─── Material supplied ───

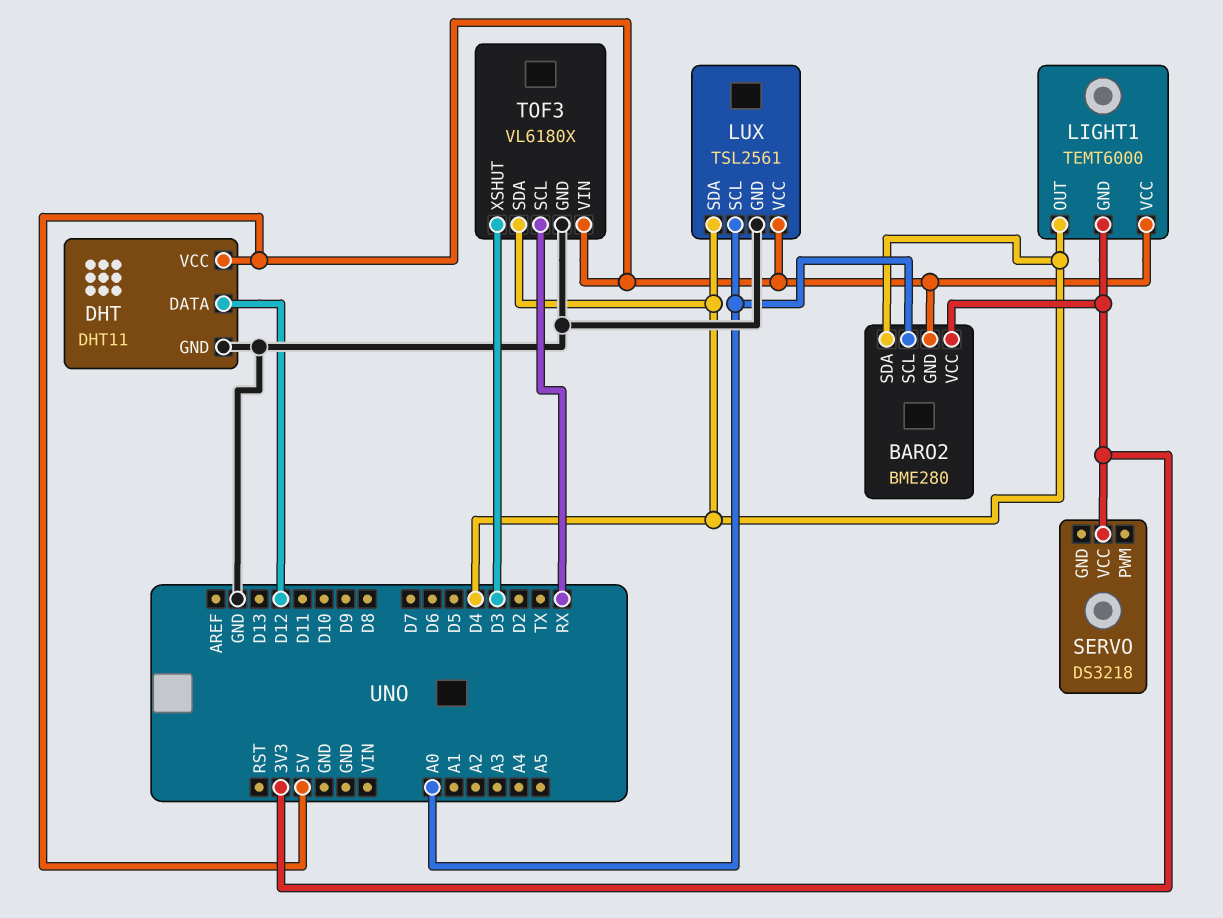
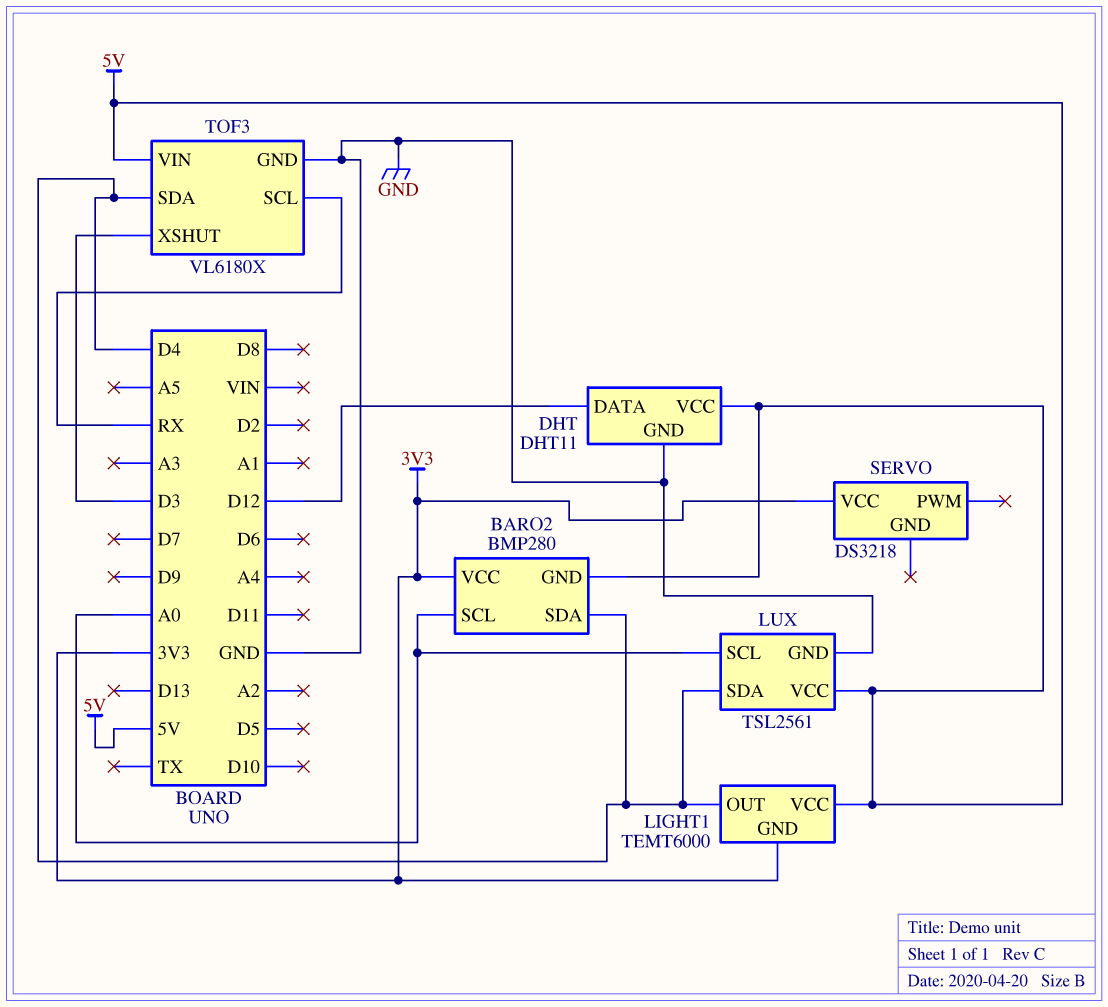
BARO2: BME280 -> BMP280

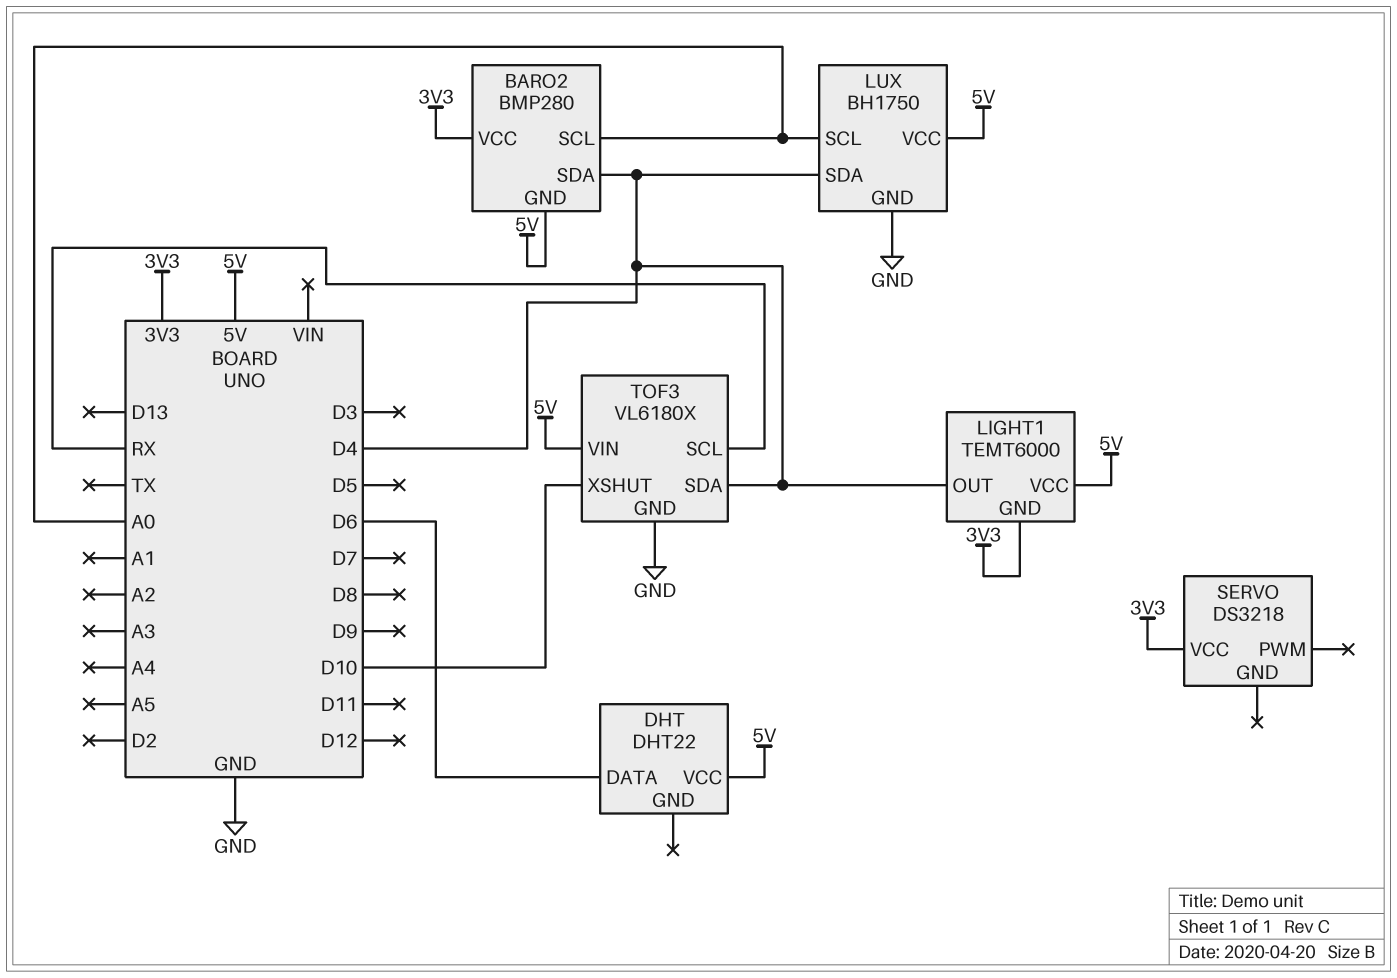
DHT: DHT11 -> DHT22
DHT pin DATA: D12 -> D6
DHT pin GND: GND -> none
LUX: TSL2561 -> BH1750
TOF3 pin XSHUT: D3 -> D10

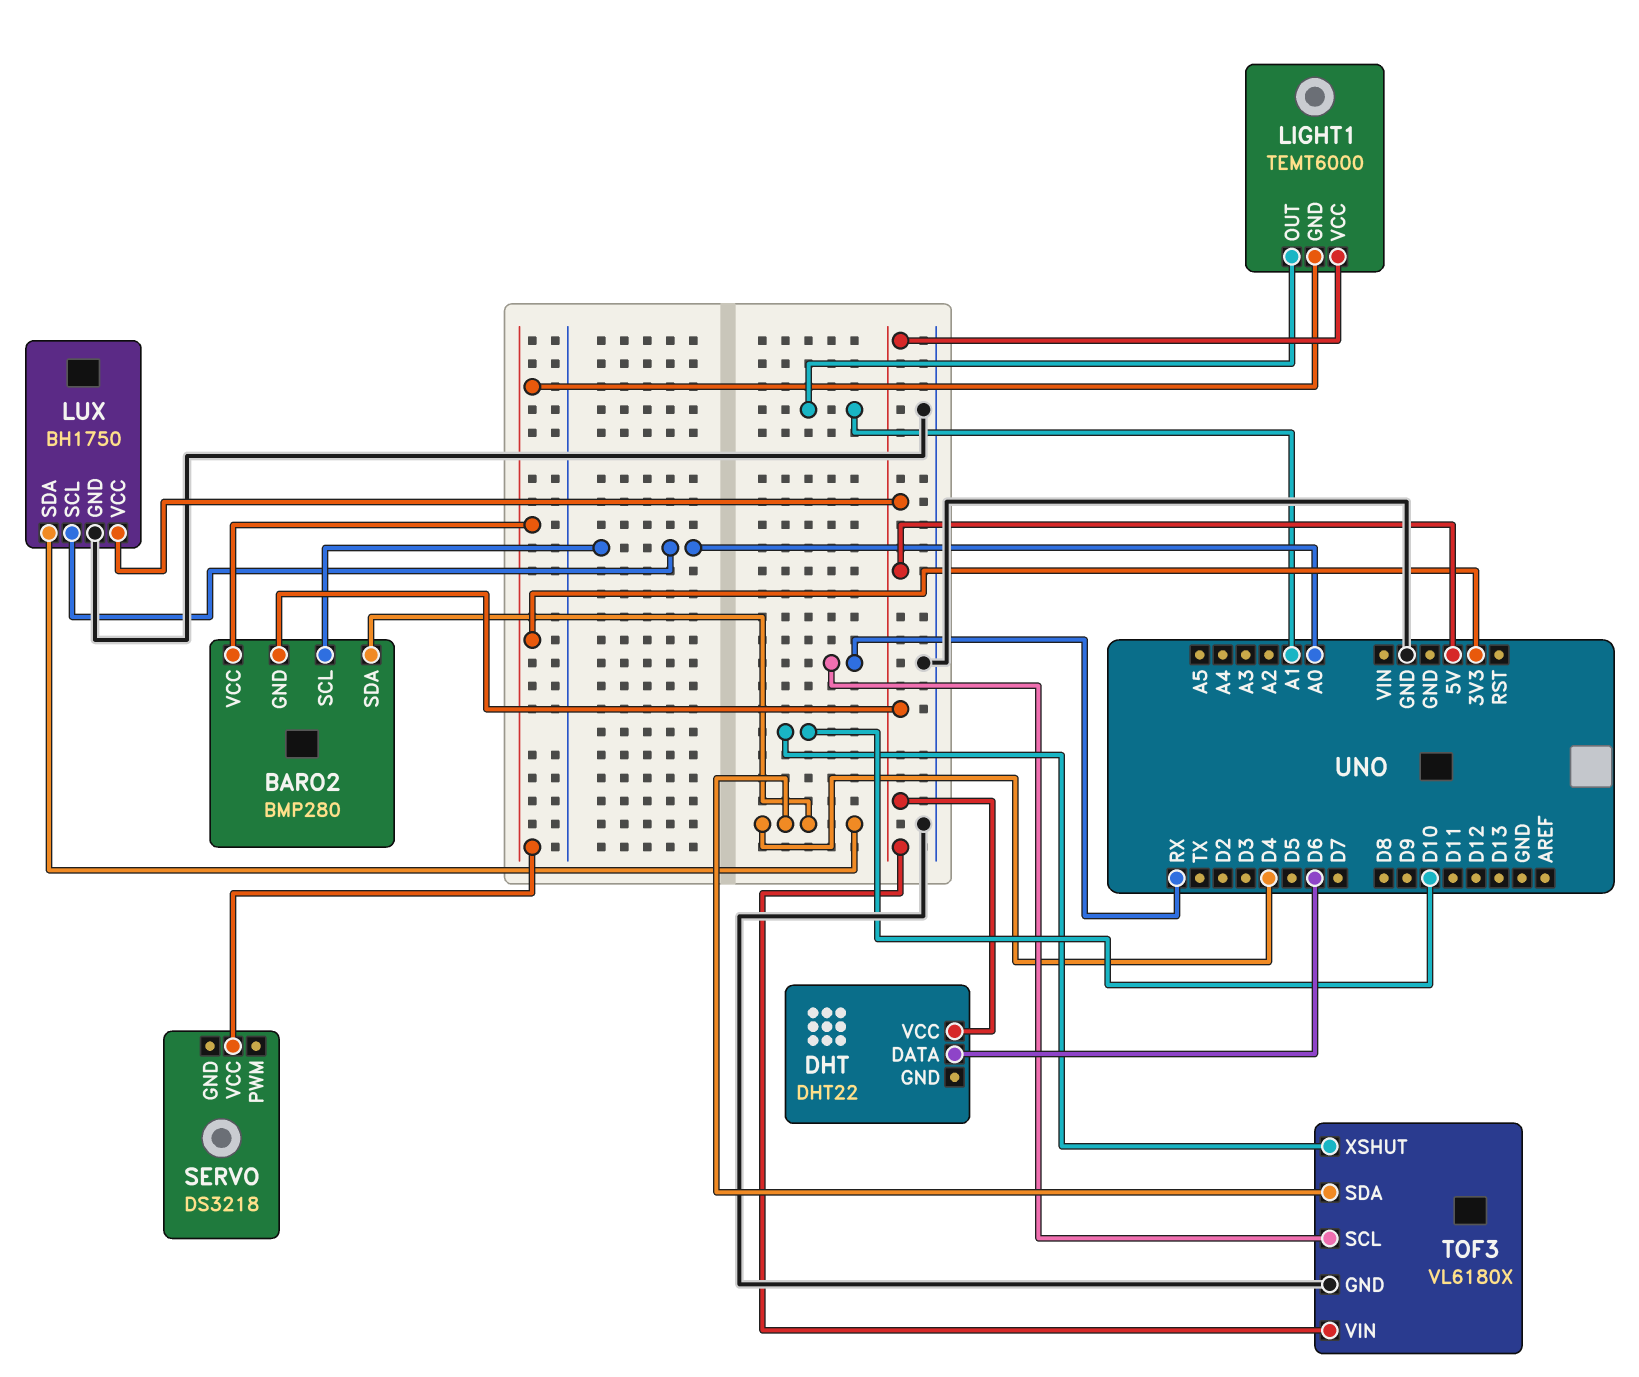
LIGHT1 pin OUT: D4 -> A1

───

◆ Problem statement ◆
Reproduce each entry word for word and cut the images.

◆ Completed exercise ◆
BARO2: BME280 -> BMP280

DHT: DHT11 -> DHT22
DHT pin DATA: D12 -> D6
DHT pin GND: GND -> none
LUX: TSL2561 -> BH1750
TOF3 pin XSHUT: D3 -> D10

LIGHT1 pin OUT: D4 -> A1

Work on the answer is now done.